WHAT THE TASK ASKS: From the line that contains "FAN2 pin SIG: GP16 -> GP11" to the final line below, both included, print each line exactly and skip the pictures.
*** Opening of INPUT DATA ***
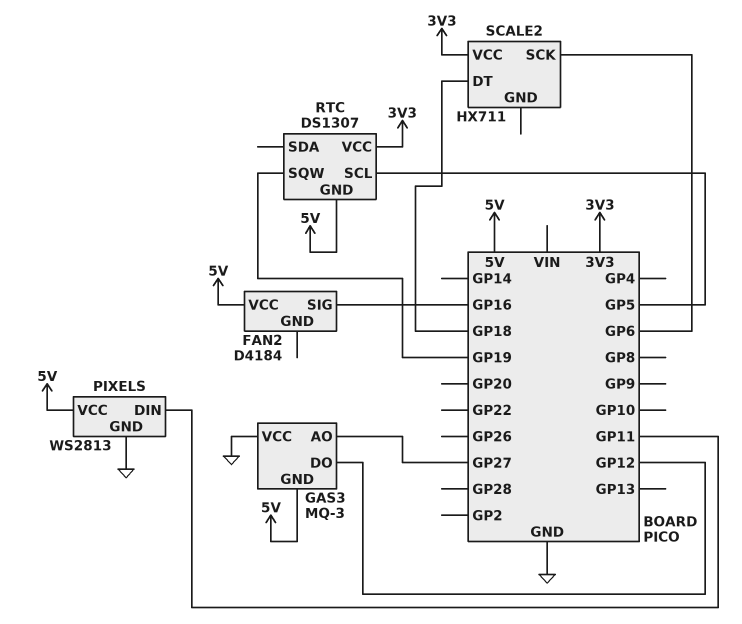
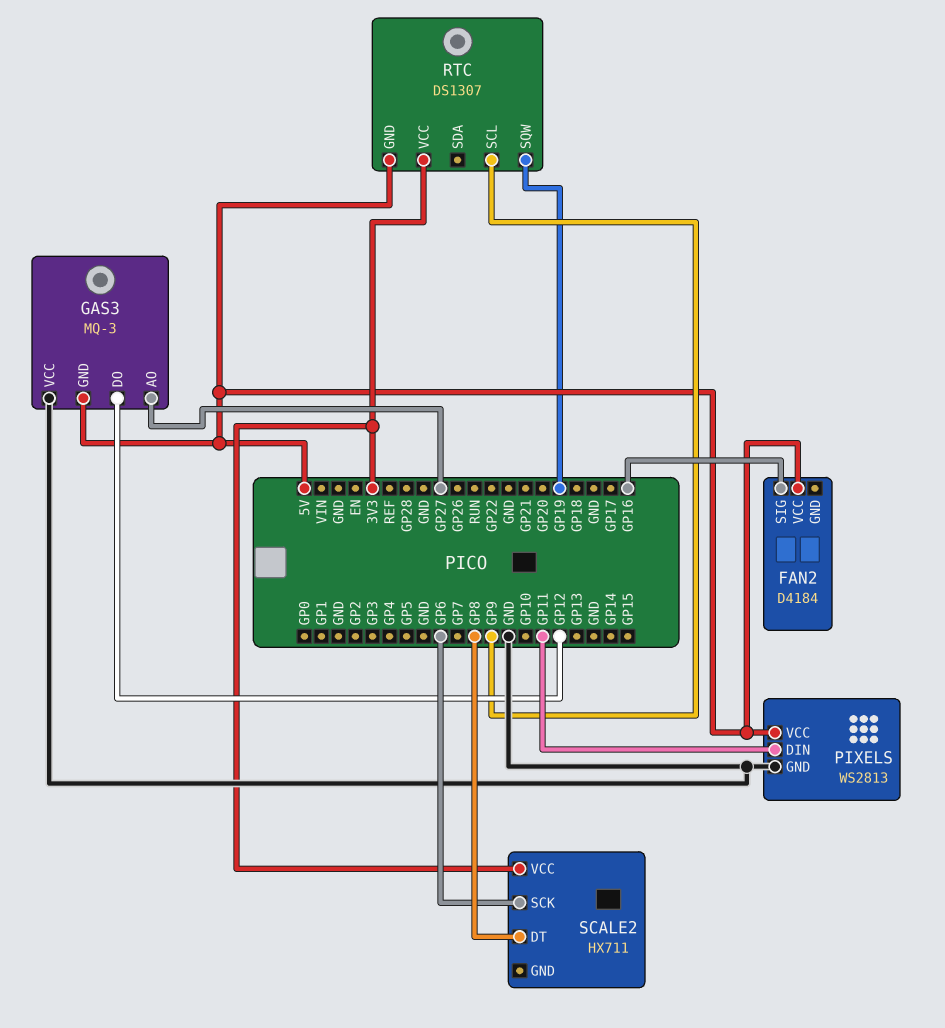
RTC pin SCL: GP5 -> GP9
SCALE2 pin DT: GP18 -> GP8

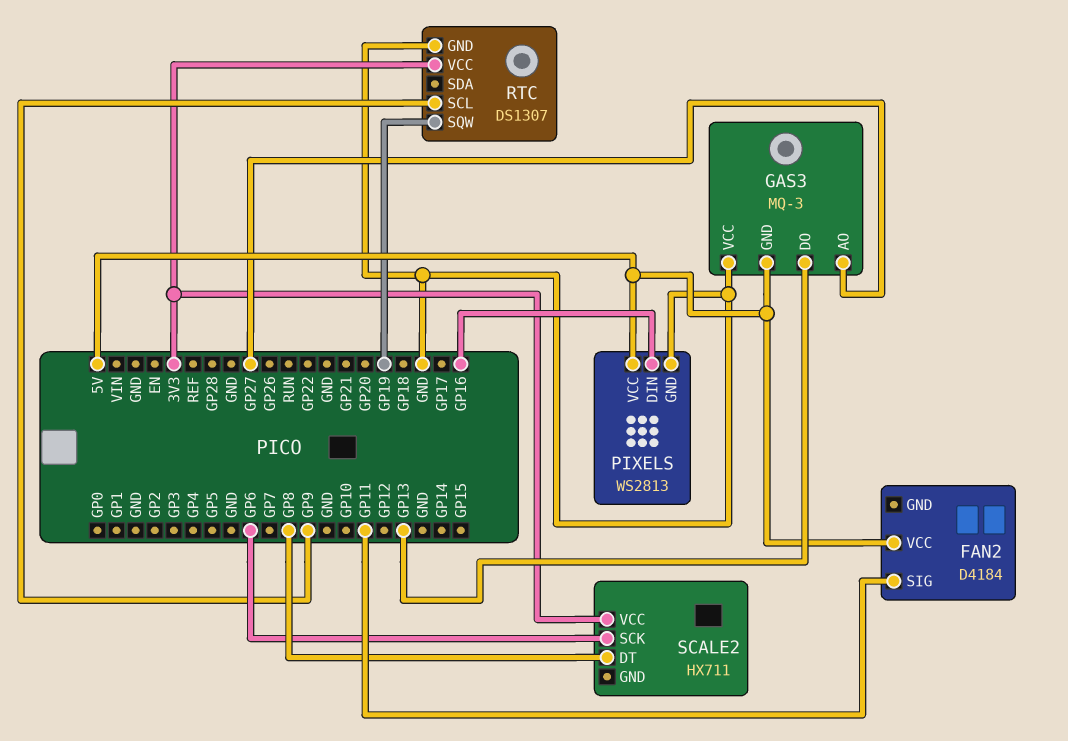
FAN2 pin SIG: GP16 -> GP11
GAS3 pin DO: GP12 -> GP13
PIXELS pin DIN: GP11 -> GP16
RTC pin GND: 5V -> GND

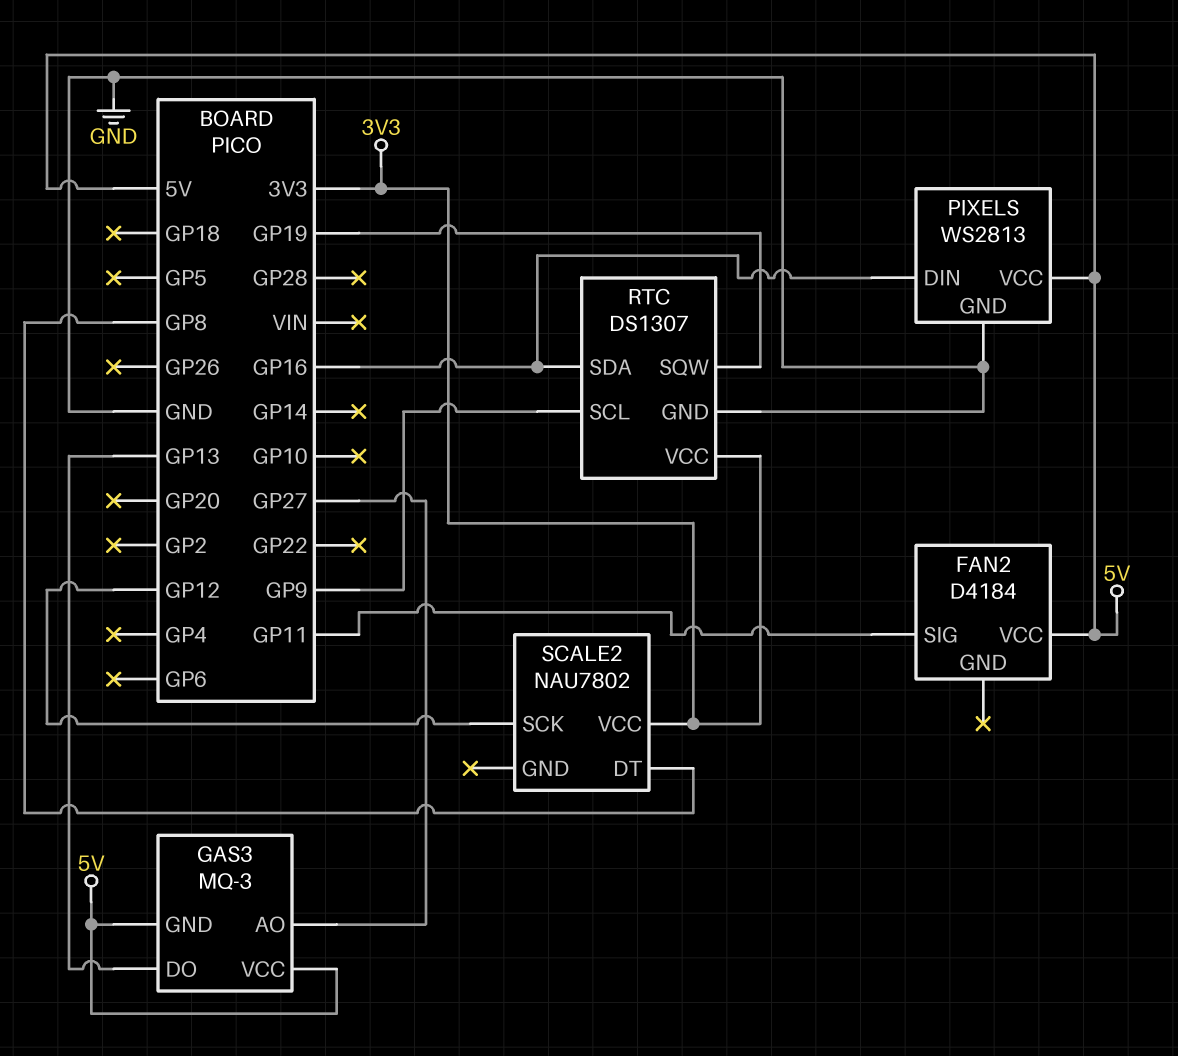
GAS3 pin VCC: GND -> 5V
RTC pin SDA: none -> GP16
SCALE2: HX711 -> NAU7802
SCALE2 pin SCK: GP6 -> GP12

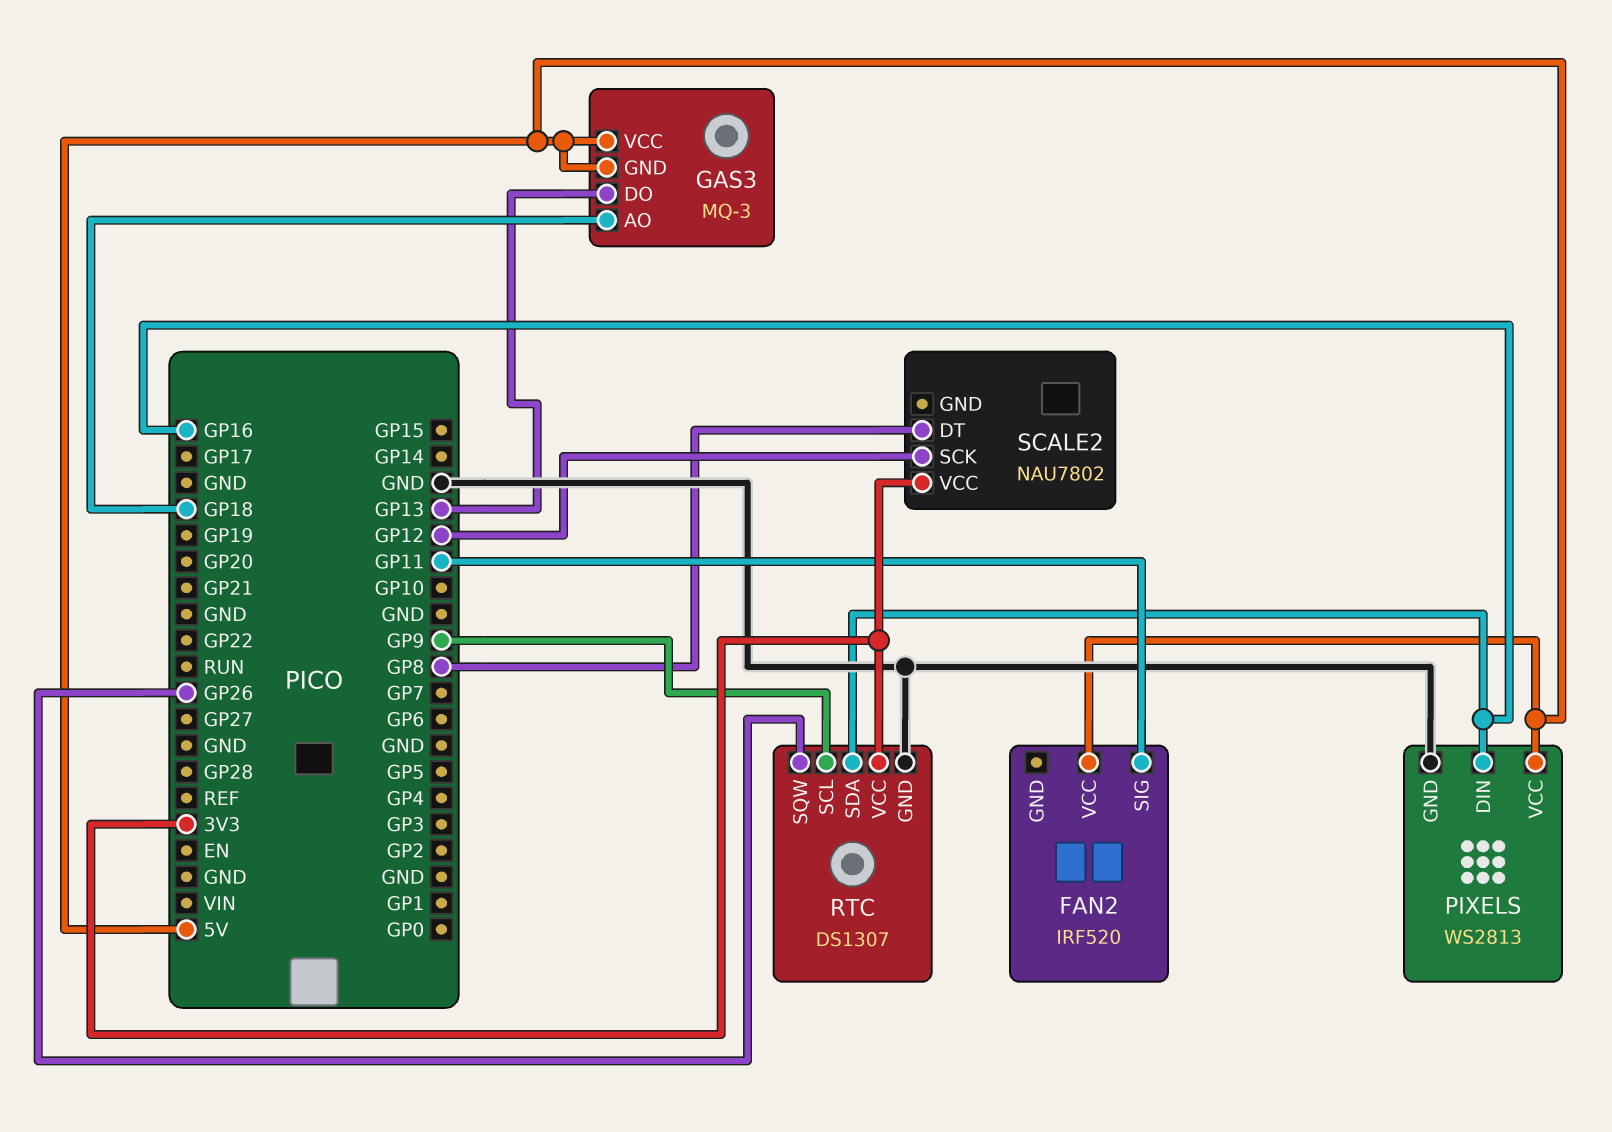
FAN2: D4184 -> IRF520
GAS3 pin AO: GP27 -> GP18
RTC pin SQW: GP19 -> GP26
*** Close of INPUT DATA ***
RESPONSE TO THE TASK:
FAN2 pin SIG: GP16 -> GP11
GAS3 pin DO: GP12 -> GP13
PIXELS pin DIN: GP11 -> GP16
RTC pin GND: 5V -> GND

GAS3 pin VCC: GND -> 5V
RTC pin SDA: none -> GP16
SCALE2: HX711 -> NAU7802
SCALE2 pin SCK: GP6 -> GP12

FAN2: D4184 -> IRF520
GAS3 pin AO: GP27 -> GP18
RTC pin SQW: GP19 -> GP26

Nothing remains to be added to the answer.